* Work task
Every line from the one with "U1: LM338 -> LM317" to the final line of the listing below should be repeated exactly, and only those.

* Information
* * * * *

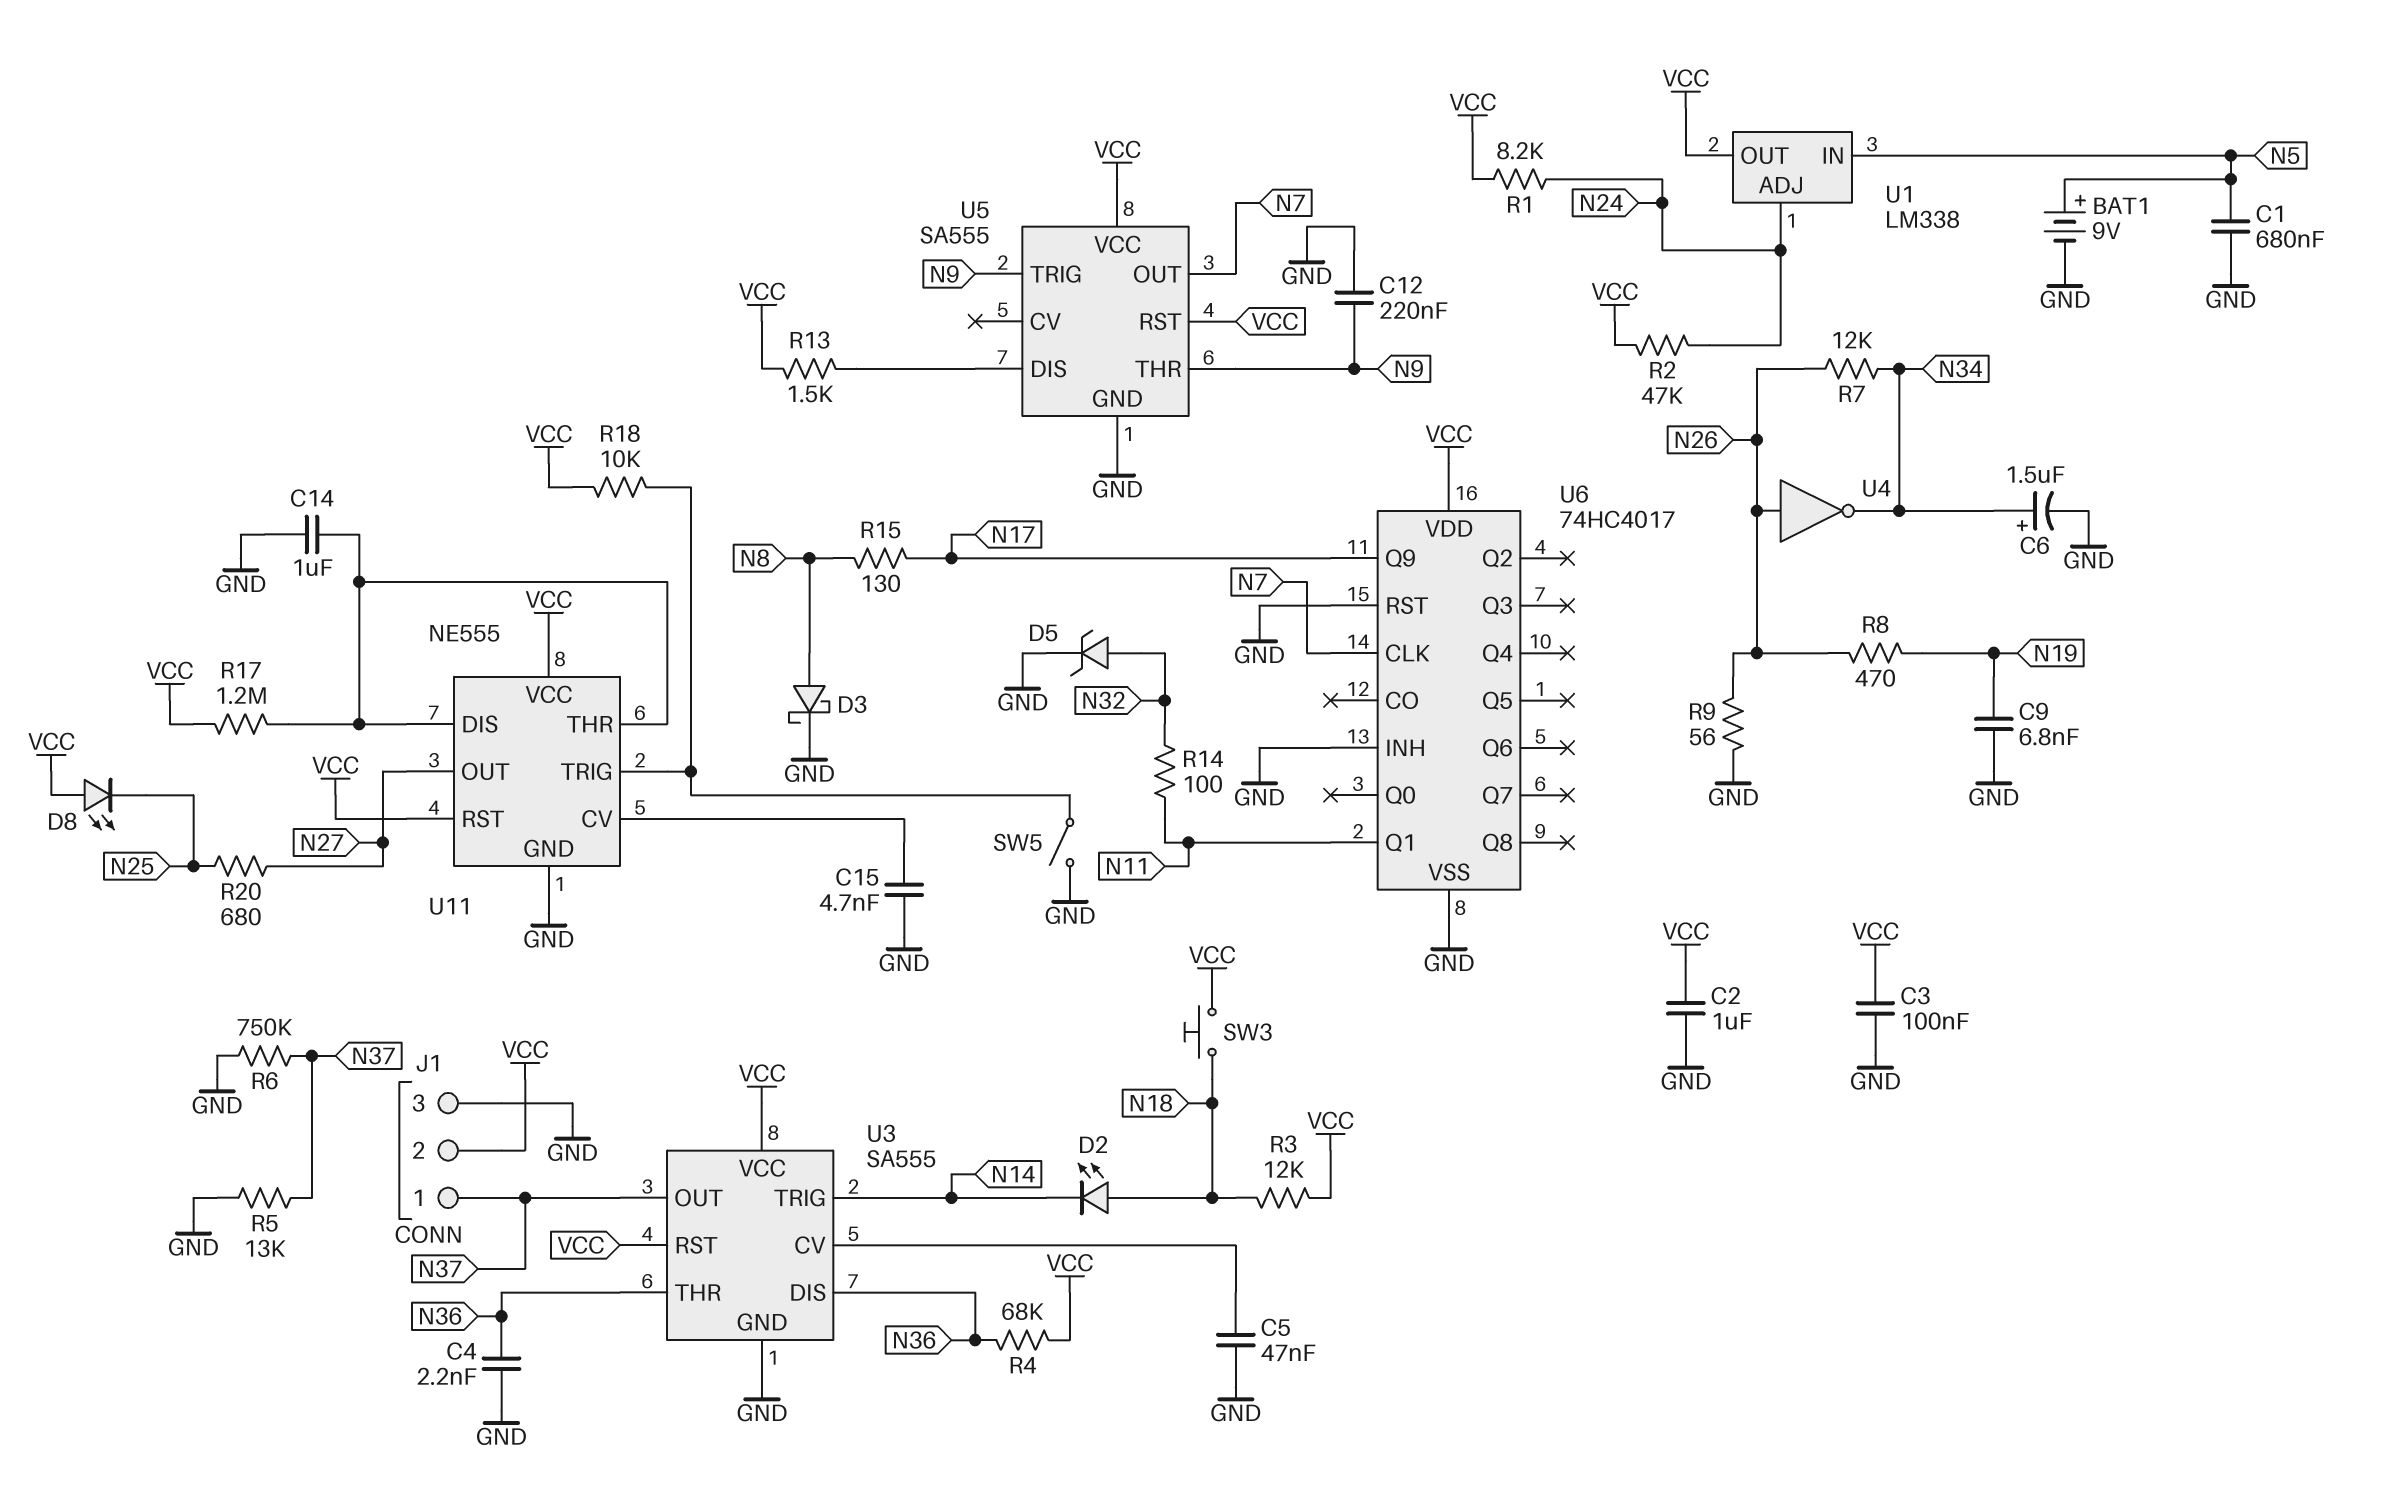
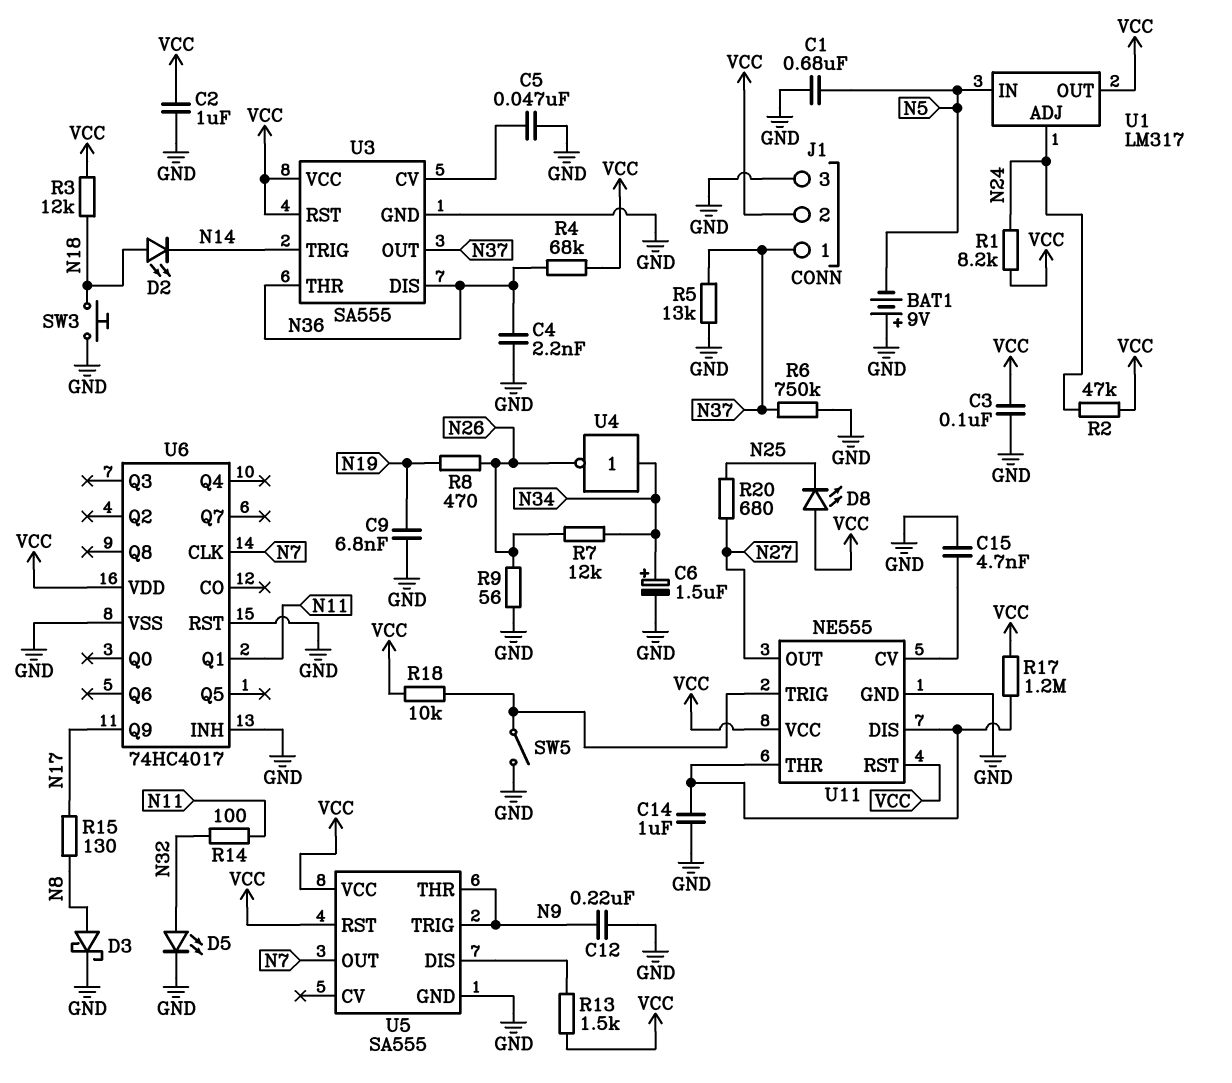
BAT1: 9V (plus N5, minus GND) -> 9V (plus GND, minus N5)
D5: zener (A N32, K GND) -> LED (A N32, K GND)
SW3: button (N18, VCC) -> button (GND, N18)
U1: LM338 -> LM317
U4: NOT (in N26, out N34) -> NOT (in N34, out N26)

* * * * *

* Expected output
U1: LM338 -> LM317
U4: NOT (in N26, out N34) -> NOT (in N34, out N26)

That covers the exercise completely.